Task requirements:
Could you give the listing again exactly, without its pictures?

********************

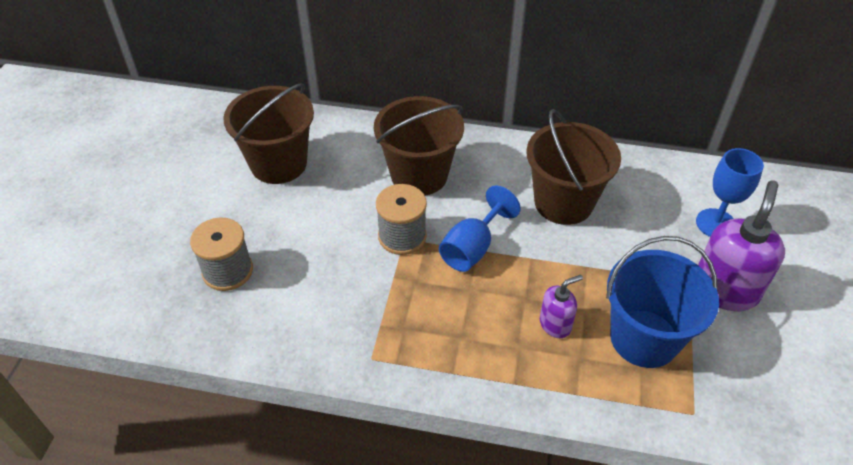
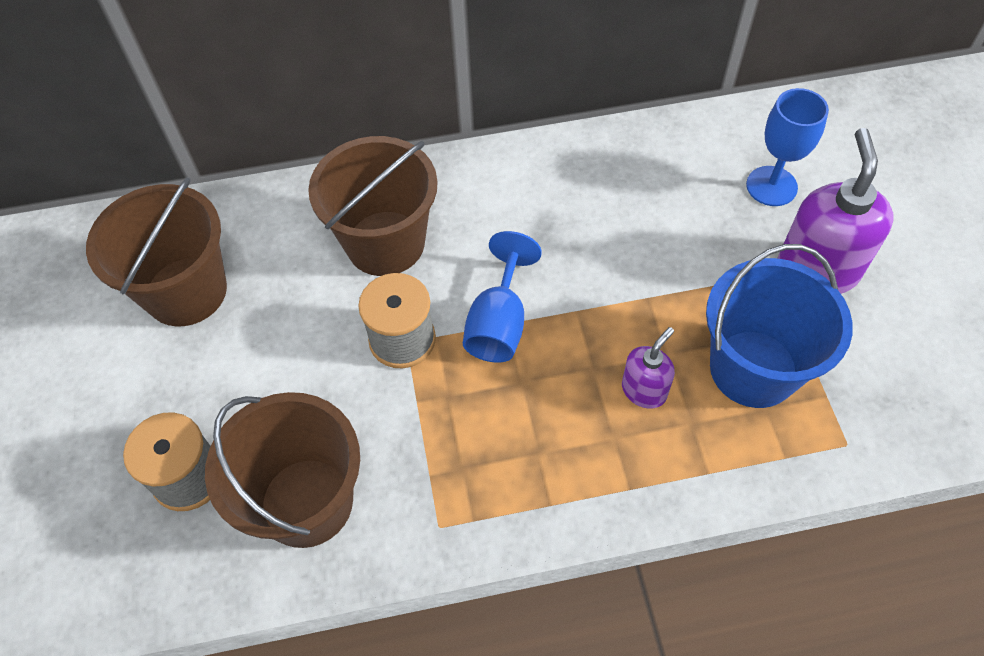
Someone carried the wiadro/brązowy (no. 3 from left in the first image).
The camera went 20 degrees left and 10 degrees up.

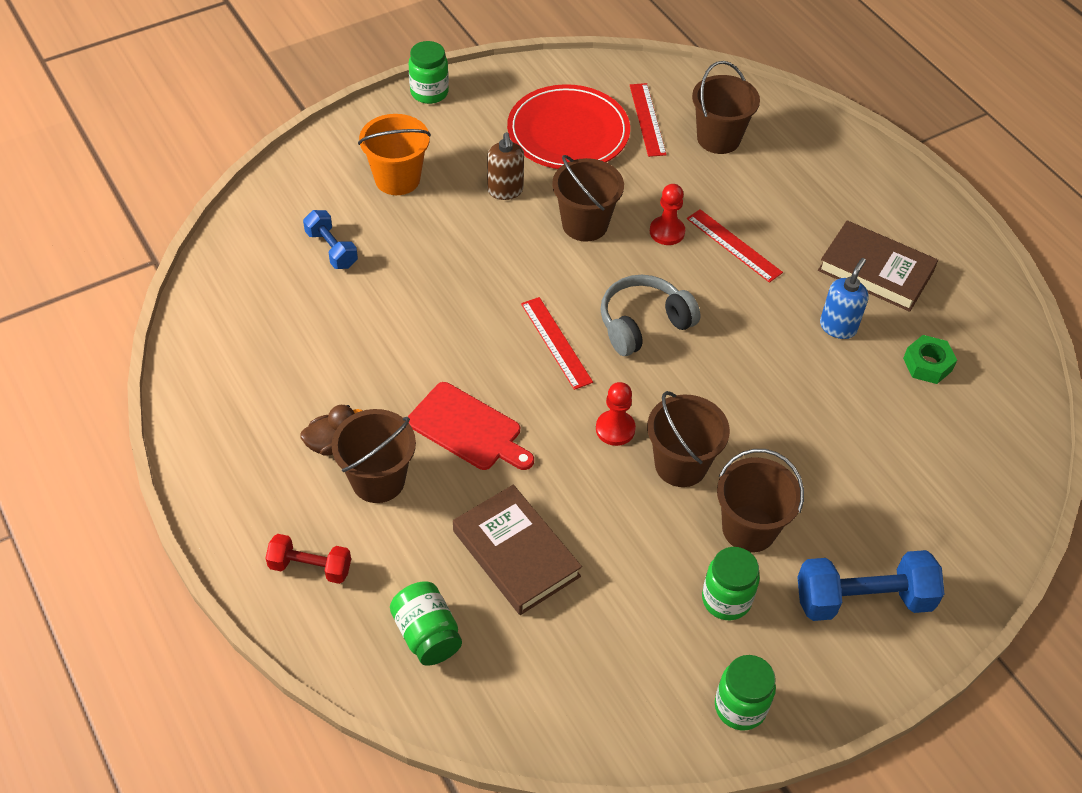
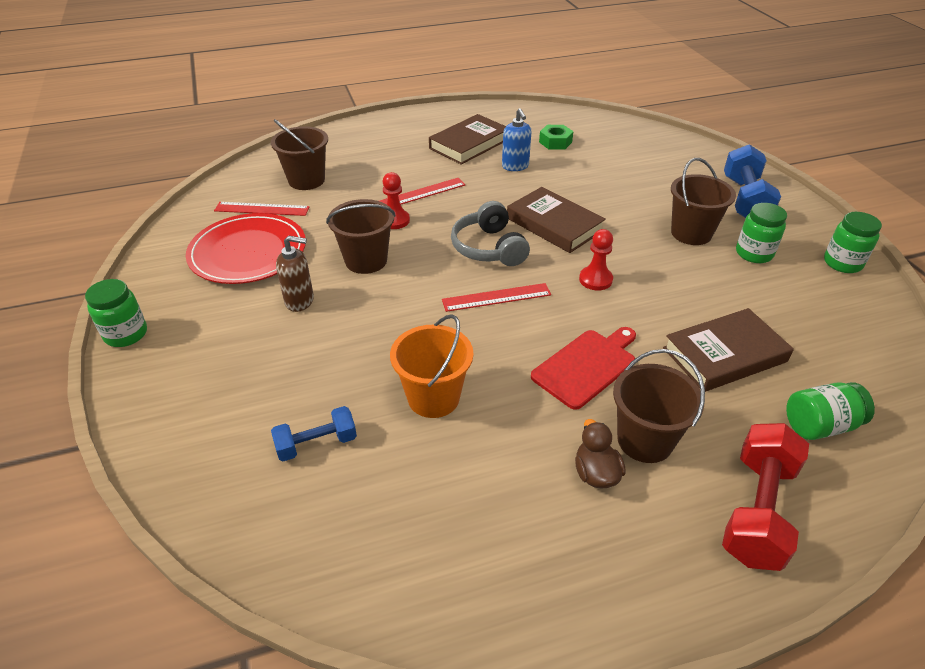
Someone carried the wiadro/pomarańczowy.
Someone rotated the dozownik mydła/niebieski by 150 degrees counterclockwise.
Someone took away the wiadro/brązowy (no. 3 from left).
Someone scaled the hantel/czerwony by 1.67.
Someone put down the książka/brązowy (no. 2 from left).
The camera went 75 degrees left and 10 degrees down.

********************

Output below:
Someone carried the wiadro/brązowy (no. 3 from left in the first image).
The camera went 20 degrees left and 10 degrees up.

Someone carried the wiadro/pomarańczowy.
Someone rotated the dozownik mydła/niebieski by 150 degrees counterclockwise.
Someone took away the wiadro/brązowy (no. 3 from left).
Someone scaled the hantel/czerwony by 1.67.
Someone put down the książka/brązowy (no. 2 from left).
The camera went 75 degrees left and 10 degrees down.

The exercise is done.